* _WHAT TO PRODUCE_:
Repeat the entries below exactly as they appear, with no pictures.

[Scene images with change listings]
--

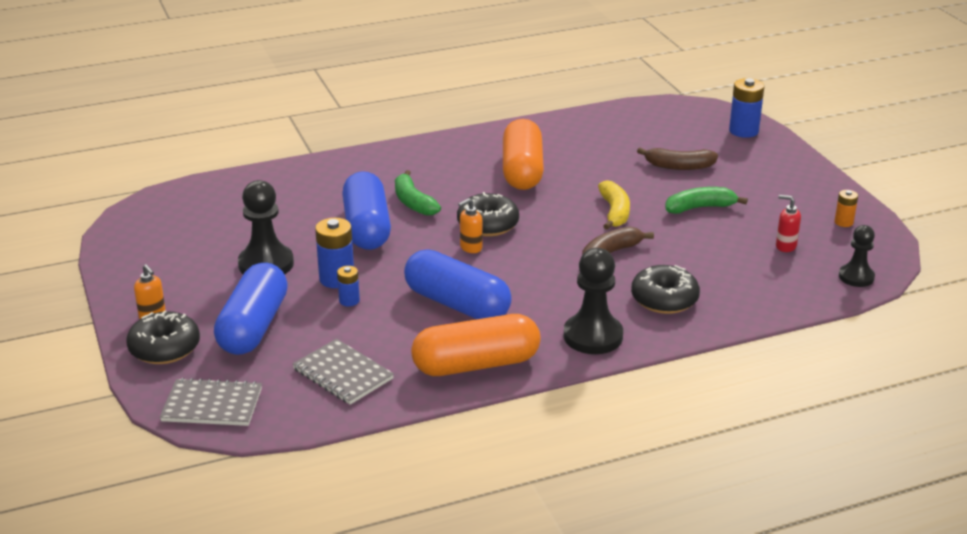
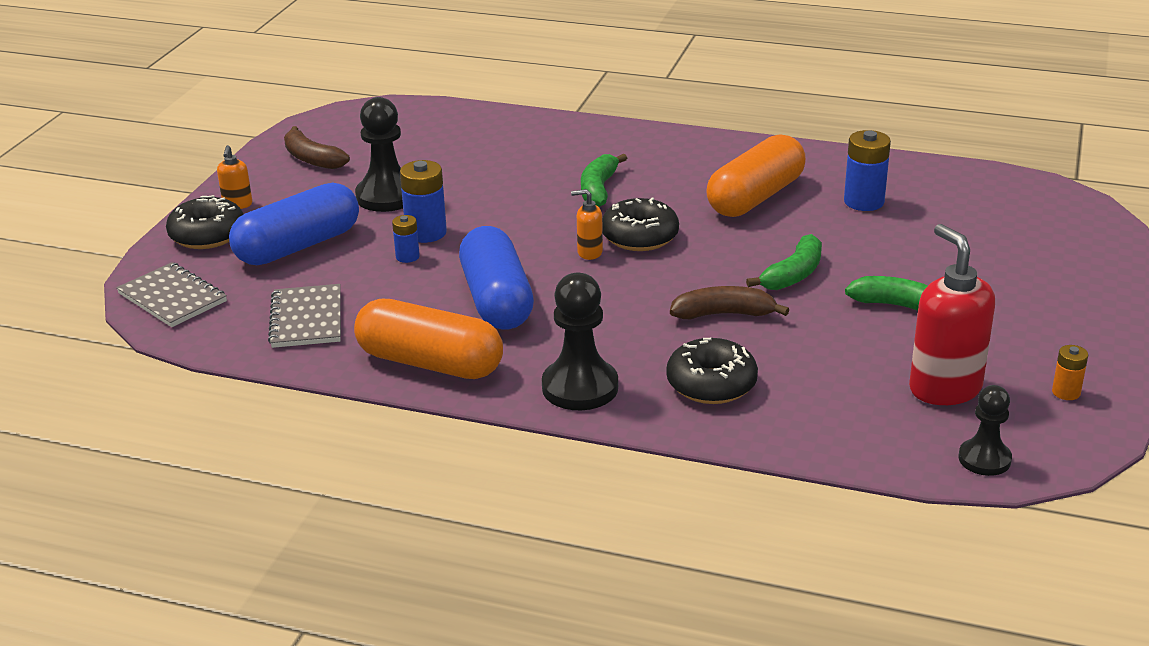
camera: 40 degrees right, 0 degrees up
(367, 228) = (521, 197): blue capsule -> none
(614, 212) = (793, 275): yellow banana -> green banana
(679, 166) = (944, 254): brown banana -> brown banana (312, 159)
(743, 131) = (1090, 244): blue battery -> blue battery (864, 202)
(785, 246) = (944, 388): red soap dispenser -> red soap dispenser, size x2.09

--

* _RESPONSE BELOW_:
camera: 40 degrees right, 0 degrees up
(367, 228) = (521, 197): blue capsule -> none
(614, 212) = (793, 275): yellow banana -> green banana
(679, 166) = (944, 254): brown banana -> brown banana (312, 159)
(743, 131) = (1090, 244): blue battery -> blue battery (864, 202)
(785, 246) = (944, 388): red soap dispenser -> red soap dispenser, size x2.09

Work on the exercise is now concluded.